Consigna
Organiza como lista JSON de cadenas, una por línea y sin líneas en blanco, el tramo que empieza en la línea que contiene "Trace the roads" y termina en la que contiene "road 3 (primary): [(511,169),(376,289)]", ambas incluidas.

Datos proporcionados
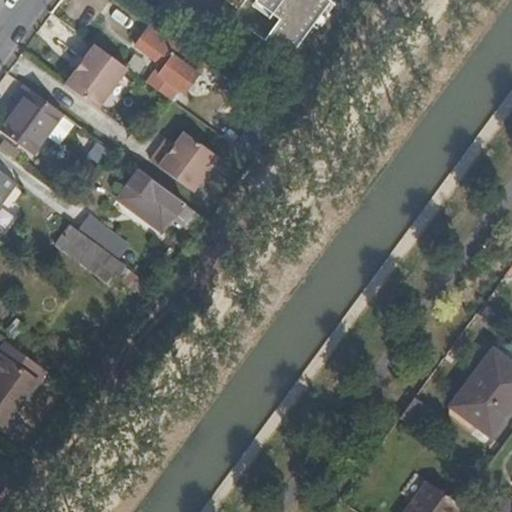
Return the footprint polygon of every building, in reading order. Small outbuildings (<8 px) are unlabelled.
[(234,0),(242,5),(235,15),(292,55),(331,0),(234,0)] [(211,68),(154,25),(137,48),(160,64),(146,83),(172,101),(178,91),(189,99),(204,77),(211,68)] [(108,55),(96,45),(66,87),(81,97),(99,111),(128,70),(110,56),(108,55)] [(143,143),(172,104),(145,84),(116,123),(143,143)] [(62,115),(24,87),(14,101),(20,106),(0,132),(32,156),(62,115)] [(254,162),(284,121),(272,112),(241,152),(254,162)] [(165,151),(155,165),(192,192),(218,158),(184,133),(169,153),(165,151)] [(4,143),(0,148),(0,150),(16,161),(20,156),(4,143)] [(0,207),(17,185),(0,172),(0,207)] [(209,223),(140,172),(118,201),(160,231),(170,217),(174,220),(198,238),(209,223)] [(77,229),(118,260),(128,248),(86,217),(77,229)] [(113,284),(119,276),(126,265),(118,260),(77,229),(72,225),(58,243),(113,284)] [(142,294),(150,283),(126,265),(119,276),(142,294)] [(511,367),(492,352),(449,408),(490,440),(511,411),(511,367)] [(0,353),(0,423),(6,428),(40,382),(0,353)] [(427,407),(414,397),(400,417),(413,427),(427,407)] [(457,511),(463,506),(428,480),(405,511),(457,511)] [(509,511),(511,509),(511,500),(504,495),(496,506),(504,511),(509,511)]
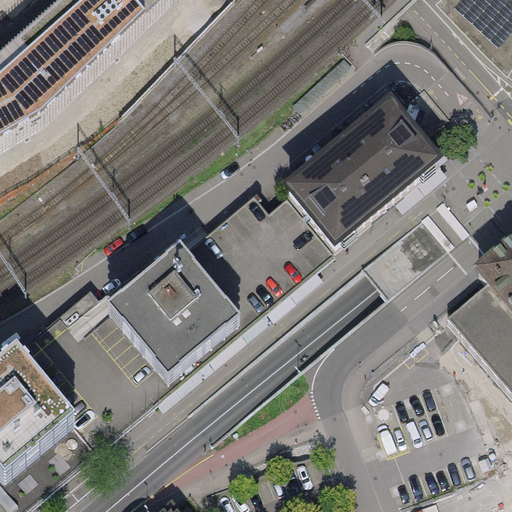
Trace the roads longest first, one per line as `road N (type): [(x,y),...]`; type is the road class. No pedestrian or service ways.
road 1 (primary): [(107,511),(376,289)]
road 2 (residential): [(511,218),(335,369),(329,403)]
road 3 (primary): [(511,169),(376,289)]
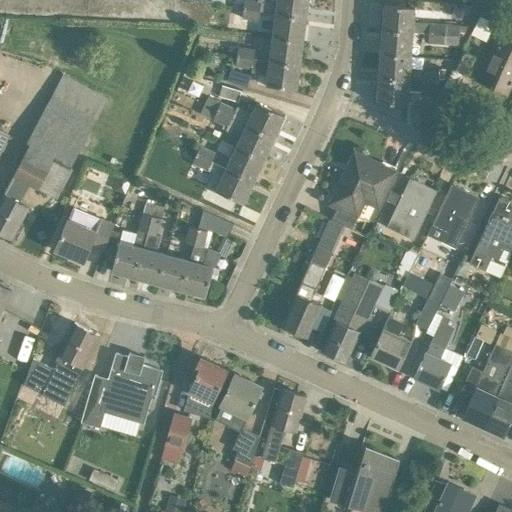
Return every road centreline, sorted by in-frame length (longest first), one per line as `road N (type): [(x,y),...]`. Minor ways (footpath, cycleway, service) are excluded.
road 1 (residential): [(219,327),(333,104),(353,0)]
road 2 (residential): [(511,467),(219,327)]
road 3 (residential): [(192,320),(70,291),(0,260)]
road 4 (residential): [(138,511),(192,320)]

==

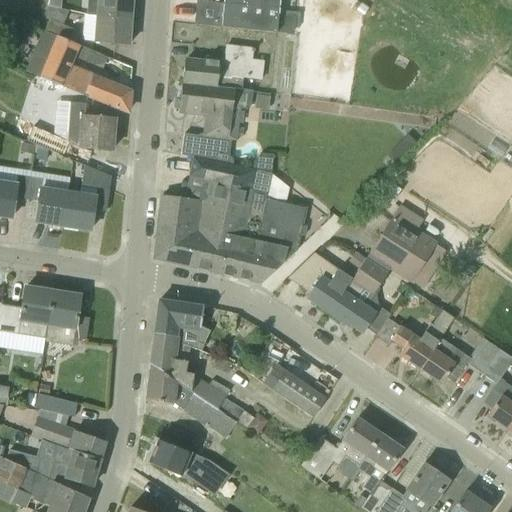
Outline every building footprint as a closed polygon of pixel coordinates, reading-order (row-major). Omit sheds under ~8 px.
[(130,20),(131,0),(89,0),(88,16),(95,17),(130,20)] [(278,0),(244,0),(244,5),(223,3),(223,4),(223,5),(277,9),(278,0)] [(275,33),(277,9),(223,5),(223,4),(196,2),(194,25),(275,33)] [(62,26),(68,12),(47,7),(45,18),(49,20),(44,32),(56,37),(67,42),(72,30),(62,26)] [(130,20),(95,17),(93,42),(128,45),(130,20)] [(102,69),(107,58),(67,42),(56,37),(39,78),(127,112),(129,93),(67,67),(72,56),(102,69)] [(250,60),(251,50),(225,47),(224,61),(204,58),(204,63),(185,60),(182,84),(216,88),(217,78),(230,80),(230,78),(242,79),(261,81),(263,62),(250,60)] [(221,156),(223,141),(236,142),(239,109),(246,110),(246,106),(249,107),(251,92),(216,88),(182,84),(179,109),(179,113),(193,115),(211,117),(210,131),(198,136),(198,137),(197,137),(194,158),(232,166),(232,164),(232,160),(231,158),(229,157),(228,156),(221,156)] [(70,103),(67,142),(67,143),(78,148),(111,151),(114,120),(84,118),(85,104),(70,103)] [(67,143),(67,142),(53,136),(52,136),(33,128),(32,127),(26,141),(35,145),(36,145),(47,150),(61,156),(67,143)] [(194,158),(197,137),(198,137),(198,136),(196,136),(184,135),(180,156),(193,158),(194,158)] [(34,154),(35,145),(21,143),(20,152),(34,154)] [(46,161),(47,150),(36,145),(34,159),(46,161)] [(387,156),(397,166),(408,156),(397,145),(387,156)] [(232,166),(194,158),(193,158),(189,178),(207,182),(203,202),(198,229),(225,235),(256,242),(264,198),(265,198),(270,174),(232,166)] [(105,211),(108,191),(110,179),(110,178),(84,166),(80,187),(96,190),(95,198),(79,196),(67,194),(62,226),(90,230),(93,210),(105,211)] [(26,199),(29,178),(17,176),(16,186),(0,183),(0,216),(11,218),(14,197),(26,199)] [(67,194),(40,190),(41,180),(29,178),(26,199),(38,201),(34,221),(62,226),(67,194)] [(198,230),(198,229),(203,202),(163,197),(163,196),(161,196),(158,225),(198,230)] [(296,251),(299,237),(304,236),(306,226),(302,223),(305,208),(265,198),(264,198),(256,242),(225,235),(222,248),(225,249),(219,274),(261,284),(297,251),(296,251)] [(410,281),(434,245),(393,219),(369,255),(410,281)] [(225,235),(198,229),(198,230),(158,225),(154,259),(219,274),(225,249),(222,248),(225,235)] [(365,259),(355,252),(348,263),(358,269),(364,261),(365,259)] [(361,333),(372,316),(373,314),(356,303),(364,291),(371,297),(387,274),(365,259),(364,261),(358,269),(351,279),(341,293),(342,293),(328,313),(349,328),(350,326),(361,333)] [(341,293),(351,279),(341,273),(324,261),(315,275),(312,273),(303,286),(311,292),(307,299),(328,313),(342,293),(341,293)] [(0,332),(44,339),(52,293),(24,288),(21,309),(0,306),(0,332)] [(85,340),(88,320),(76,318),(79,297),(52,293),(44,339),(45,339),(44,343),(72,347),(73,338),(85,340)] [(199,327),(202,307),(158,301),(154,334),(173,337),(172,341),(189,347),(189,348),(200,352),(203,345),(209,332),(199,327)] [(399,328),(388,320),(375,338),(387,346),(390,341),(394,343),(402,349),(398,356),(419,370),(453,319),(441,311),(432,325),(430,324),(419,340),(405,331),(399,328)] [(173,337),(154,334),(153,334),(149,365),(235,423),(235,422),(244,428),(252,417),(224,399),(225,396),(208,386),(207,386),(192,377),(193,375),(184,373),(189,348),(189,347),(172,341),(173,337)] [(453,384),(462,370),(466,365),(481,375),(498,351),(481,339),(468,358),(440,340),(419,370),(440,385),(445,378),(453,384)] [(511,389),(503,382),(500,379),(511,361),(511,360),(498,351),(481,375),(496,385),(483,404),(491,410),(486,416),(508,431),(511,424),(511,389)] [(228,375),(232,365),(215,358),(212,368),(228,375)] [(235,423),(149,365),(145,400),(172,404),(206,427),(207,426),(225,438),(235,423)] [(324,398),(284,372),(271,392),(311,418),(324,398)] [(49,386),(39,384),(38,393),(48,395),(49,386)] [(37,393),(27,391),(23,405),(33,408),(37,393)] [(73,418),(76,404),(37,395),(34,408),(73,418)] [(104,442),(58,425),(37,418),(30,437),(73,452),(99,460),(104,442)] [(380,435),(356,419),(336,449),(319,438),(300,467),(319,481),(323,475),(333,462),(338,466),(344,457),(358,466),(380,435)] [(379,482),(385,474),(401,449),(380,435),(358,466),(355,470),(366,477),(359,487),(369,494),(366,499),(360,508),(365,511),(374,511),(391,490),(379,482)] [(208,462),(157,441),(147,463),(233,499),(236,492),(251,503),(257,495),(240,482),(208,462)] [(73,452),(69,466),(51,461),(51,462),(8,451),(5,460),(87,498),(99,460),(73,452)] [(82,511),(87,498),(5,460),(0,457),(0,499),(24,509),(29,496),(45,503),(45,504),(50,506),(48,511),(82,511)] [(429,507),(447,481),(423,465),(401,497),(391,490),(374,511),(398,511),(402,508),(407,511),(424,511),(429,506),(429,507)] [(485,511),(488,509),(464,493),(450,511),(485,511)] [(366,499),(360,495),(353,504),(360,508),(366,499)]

---

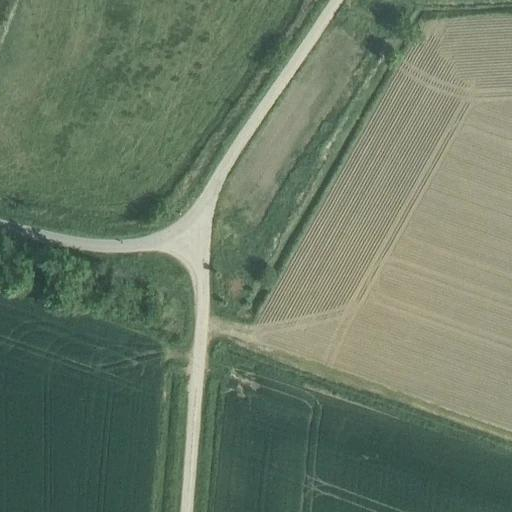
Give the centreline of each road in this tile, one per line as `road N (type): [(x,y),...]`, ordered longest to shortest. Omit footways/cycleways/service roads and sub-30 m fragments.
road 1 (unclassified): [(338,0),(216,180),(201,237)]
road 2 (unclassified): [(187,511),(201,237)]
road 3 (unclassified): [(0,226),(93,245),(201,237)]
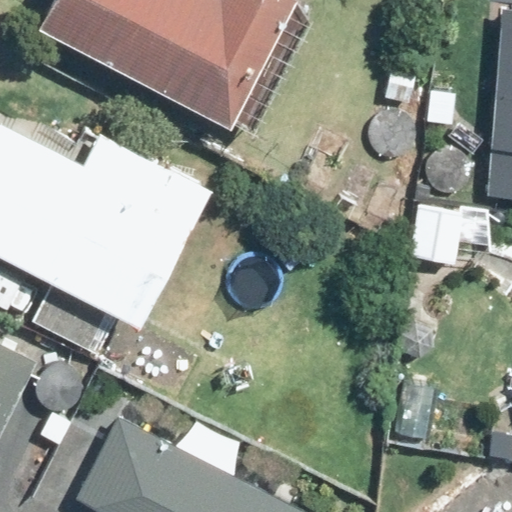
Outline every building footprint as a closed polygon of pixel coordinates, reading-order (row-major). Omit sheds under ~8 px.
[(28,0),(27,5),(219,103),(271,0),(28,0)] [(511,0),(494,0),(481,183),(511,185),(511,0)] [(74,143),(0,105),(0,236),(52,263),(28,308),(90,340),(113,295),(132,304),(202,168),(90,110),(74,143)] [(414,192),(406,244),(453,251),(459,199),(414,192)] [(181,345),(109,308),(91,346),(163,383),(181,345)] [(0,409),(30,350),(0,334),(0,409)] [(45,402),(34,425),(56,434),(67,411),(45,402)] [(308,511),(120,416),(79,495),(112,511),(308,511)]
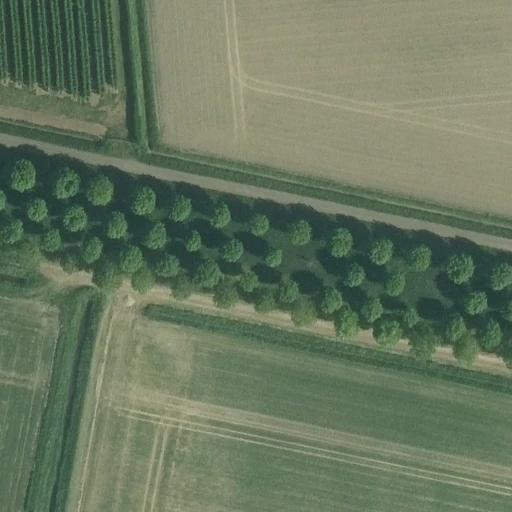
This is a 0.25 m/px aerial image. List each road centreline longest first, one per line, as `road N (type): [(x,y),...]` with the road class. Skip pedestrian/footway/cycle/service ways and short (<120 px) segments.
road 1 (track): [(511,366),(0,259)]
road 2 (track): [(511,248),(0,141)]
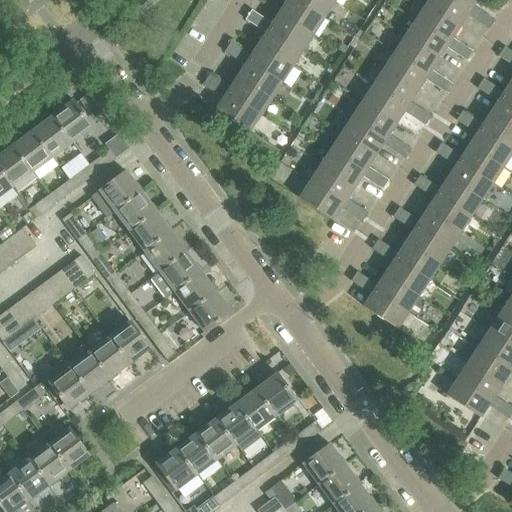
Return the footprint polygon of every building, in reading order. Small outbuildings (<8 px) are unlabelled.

Respuesta
[
  "Trace the roads longest first, one per line as `road N (type): [(x,y),...]`; type is the road class. No pedestrian or service ways.",
  "road 1 (primary): [(107,511),(376,289)]",
  "road 2 (residential): [(511,218),(335,369),(329,403)]",
  "road 3 (primary): [(511,169),(376,289)]"
]